From start to finish, set down the entries below exactly, leaving out the pictures.

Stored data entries
○ ○ ○ ○ ○ ○ ○

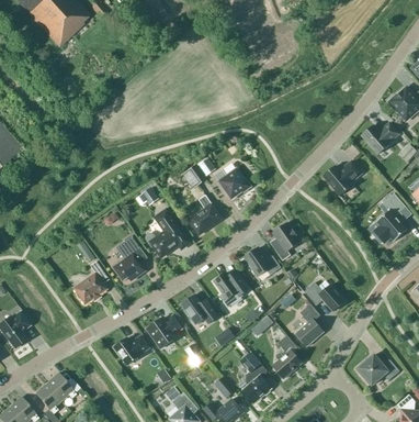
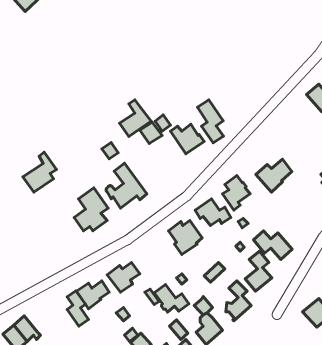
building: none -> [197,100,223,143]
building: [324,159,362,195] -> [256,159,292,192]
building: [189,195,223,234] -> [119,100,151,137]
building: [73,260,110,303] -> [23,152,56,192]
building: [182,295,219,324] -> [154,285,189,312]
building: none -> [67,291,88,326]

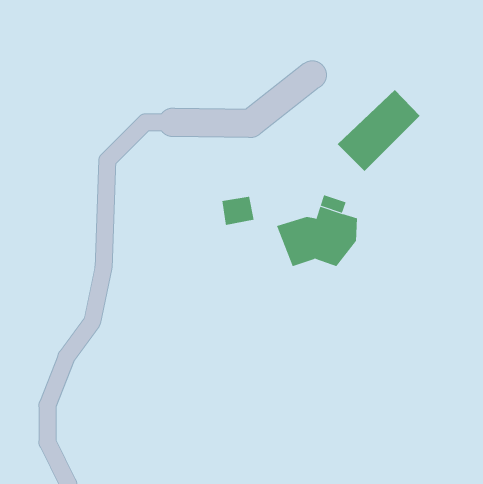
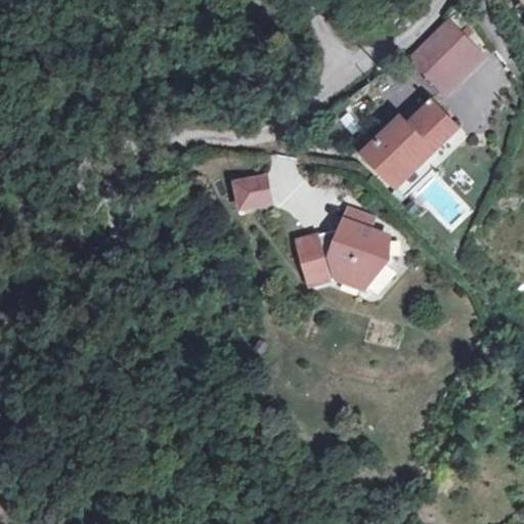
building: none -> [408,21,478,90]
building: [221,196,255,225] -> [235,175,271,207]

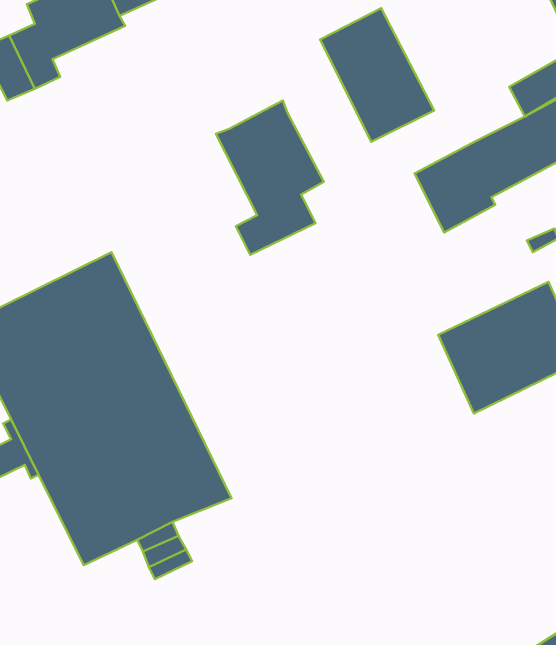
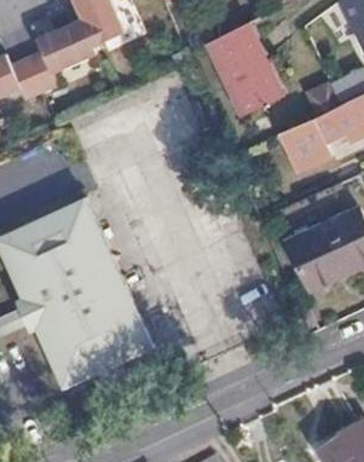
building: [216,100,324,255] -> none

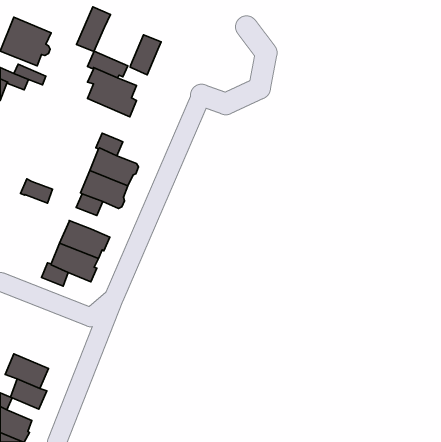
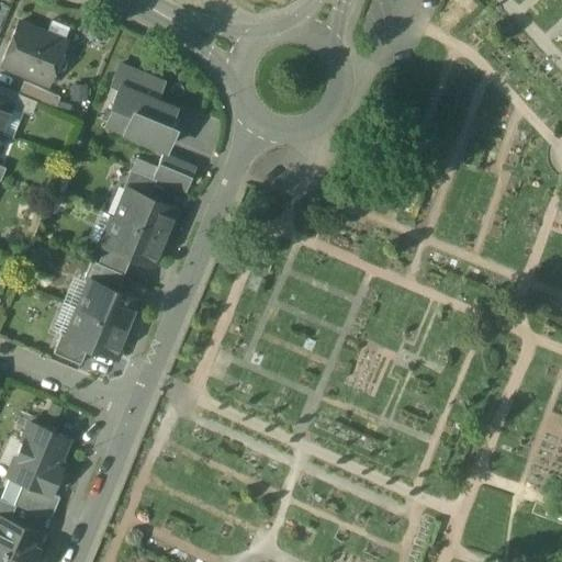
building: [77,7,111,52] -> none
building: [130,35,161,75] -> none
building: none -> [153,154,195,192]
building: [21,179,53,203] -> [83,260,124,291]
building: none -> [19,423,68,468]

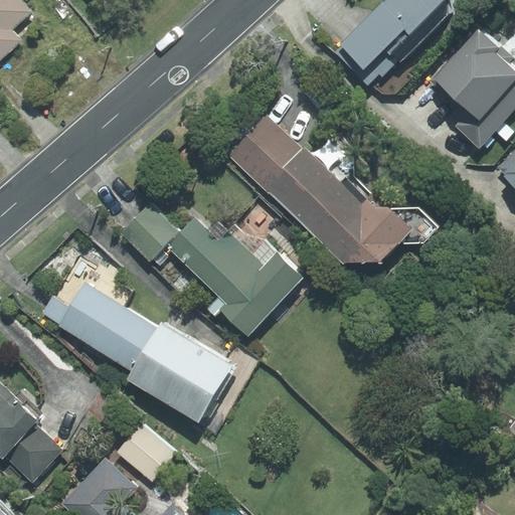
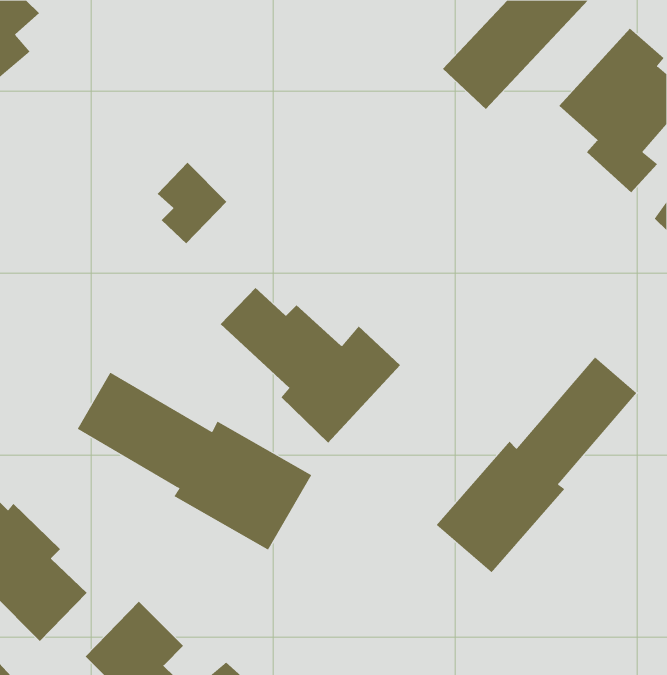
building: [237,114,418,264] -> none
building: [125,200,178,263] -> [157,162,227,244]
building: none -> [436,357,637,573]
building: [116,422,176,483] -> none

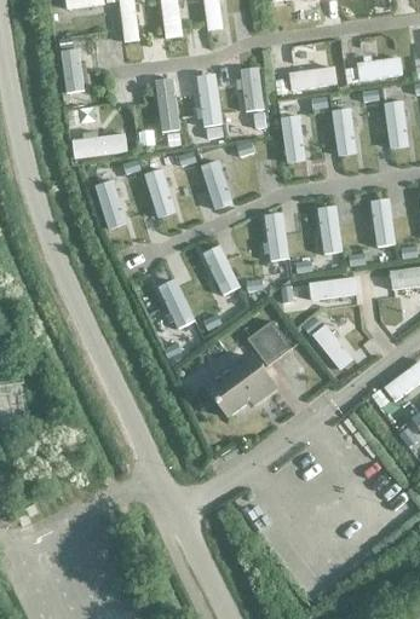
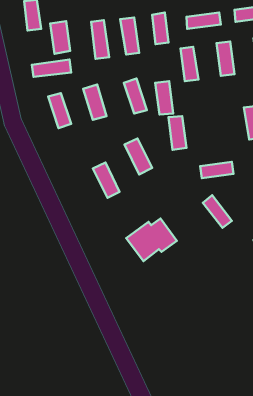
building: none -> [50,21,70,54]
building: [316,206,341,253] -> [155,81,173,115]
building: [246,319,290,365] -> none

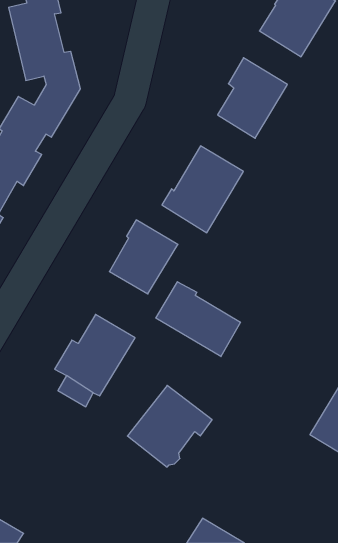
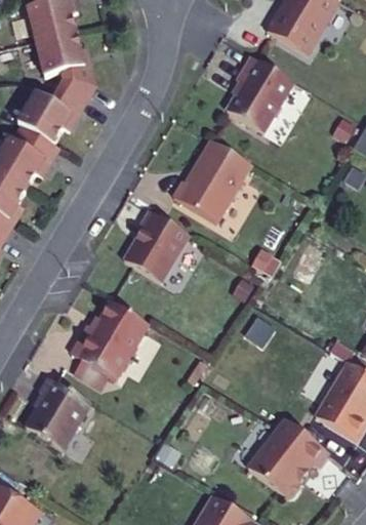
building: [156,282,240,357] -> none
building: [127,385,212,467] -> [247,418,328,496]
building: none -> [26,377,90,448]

○ ○ ○ ○ ○ ○ ○

## Response for this exercise
building: none -> [197,100,223,143]
building: [324,159,362,195] -> [256,159,292,192]
building: [189,195,223,234] -> [119,100,151,137]
building: [73,260,110,303] -> [23,152,56,192]
building: [182,295,219,324] -> [154,285,189,312]
building: none -> [67,291,88,326]

building: none -> [408,21,478,90]
building: [221,196,255,225] -> [235,175,271,207]

building: [216,100,324,255] -> none

building: [77,7,111,52] -> none
building: [130,35,161,75] -> none
building: none -> [153,154,195,192]
building: [21,179,53,203] -> [83,260,124,291]
building: none -> [19,423,68,468]

building: [237,114,418,264] -> none
building: [125,200,178,263] -> [157,162,227,244]
building: none -> [436,357,637,573]
building: [116,422,176,483] -> none

building: none -> [50,21,70,54]
building: [316,206,341,253] -> [155,81,173,115]
building: [246,319,290,365] -> none

building: [156,282,240,357] -> none
building: [127,385,212,467] -> [247,418,328,496]
building: none -> [26,377,90,448]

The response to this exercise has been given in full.